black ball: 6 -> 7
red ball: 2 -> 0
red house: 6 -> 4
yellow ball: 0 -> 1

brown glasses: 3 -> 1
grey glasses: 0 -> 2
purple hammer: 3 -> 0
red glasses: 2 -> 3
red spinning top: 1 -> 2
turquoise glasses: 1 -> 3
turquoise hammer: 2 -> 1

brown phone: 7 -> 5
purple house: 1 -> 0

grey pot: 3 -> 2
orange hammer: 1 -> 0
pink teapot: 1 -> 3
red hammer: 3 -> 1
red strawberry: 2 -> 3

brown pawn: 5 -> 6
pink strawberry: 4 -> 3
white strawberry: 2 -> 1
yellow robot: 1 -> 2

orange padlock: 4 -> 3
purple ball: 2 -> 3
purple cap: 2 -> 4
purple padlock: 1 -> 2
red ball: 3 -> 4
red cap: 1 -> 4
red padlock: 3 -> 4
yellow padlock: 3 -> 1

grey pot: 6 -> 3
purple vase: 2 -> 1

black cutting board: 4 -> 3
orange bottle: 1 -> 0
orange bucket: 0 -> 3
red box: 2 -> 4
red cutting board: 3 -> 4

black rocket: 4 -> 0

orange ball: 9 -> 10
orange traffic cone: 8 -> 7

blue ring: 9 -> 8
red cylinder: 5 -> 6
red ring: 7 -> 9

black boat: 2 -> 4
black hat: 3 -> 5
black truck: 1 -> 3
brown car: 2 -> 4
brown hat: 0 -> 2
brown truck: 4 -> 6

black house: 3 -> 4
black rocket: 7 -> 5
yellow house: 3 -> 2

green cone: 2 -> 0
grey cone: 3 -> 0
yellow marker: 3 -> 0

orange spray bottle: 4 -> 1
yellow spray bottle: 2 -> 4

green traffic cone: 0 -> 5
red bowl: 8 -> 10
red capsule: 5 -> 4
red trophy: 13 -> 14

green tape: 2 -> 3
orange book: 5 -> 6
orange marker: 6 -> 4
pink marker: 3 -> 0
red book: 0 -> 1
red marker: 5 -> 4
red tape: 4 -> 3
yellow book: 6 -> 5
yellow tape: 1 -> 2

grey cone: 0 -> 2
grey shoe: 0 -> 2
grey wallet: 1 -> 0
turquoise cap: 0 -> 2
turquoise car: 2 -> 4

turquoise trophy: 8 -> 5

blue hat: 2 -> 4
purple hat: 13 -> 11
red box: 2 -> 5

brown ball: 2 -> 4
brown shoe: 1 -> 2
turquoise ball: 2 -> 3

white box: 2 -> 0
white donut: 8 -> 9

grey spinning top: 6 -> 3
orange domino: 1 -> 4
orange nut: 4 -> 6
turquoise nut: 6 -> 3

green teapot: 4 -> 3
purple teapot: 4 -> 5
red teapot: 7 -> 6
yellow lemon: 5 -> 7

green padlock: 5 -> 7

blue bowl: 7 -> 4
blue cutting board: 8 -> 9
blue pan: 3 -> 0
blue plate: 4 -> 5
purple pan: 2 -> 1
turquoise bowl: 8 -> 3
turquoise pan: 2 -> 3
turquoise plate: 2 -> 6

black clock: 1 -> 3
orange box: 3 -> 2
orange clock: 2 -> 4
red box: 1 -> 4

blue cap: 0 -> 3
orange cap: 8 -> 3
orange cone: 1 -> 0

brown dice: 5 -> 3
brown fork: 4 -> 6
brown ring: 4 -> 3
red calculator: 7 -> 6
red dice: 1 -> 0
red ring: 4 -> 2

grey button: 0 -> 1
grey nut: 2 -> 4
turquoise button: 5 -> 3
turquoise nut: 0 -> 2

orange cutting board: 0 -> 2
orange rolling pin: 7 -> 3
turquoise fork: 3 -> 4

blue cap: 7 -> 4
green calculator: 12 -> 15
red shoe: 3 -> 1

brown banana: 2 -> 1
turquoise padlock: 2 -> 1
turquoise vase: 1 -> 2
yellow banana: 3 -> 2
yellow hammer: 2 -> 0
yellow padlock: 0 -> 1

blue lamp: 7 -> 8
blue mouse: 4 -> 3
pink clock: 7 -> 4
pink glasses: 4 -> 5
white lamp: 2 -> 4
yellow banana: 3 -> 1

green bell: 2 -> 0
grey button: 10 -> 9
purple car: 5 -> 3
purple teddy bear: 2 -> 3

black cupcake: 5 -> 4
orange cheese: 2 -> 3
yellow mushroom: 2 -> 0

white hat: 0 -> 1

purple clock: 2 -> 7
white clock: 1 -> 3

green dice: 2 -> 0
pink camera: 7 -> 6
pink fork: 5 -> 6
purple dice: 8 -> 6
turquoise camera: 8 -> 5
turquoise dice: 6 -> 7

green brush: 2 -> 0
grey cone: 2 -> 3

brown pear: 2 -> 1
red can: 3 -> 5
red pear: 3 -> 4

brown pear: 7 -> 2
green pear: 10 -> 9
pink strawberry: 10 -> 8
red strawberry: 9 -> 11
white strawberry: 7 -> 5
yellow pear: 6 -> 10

-.-.-

TRY IT> Nothing but the lines from the one with "orange cap: 8 -> 3" through the end of the data above should be repeated, each exactly as it stands.

SOLUTION TO THIS TASK>
orange cap: 8 -> 3
orange cone: 1 -> 0

brown dice: 5 -> 3
brown fork: 4 -> 6
brown ring: 4 -> 3
red calculator: 7 -> 6
red dice: 1 -> 0
red ring: 4 -> 2

grey button: 0 -> 1
grey nut: 2 -> 4
turquoise button: 5 -> 3
turquoise nut: 0 -> 2

orange cutting board: 0 -> 2
orange rolling pin: 7 -> 3
turquoise fork: 3 -> 4

blue cap: 7 -> 4
green calculator: 12 -> 15
red shoe: 3 -> 1

brown banana: 2 -> 1
turquoise padlock: 2 -> 1
turquoise vase: 1 -> 2
yellow banana: 3 -> 2
yellow hammer: 2 -> 0
yellow padlock: 0 -> 1

blue lamp: 7 -> 8
blue mouse: 4 -> 3
pink clock: 7 -> 4
pink glasses: 4 -> 5
white lamp: 2 -> 4
yellow banana: 3 -> 1

green bell: 2 -> 0
grey button: 10 -> 9
purple car: 5 -> 3
purple teddy bear: 2 -> 3

black cupcake: 5 -> 4
orange cheese: 2 -> 3
yellow mushroom: 2 -> 0

white hat: 0 -> 1

purple clock: 2 -> 7
white clock: 1 -> 3

green dice: 2 -> 0
pink camera: 7 -> 6
pink fork: 5 -> 6
purple dice: 8 -> 6
turquoise camera: 8 -> 5
turquoise dice: 6 -> 7

green brush: 2 -> 0
grey cone: 2 -> 3

brown pear: 2 -> 1
red can: 3 -> 5
red pear: 3 -> 4

brown pear: 7 -> 2
green pear: 10 -> 9
pink strawberry: 10 -> 8
red strawberry: 9 -> 11
white strawberry: 7 -> 5
yellow pear: 6 -> 10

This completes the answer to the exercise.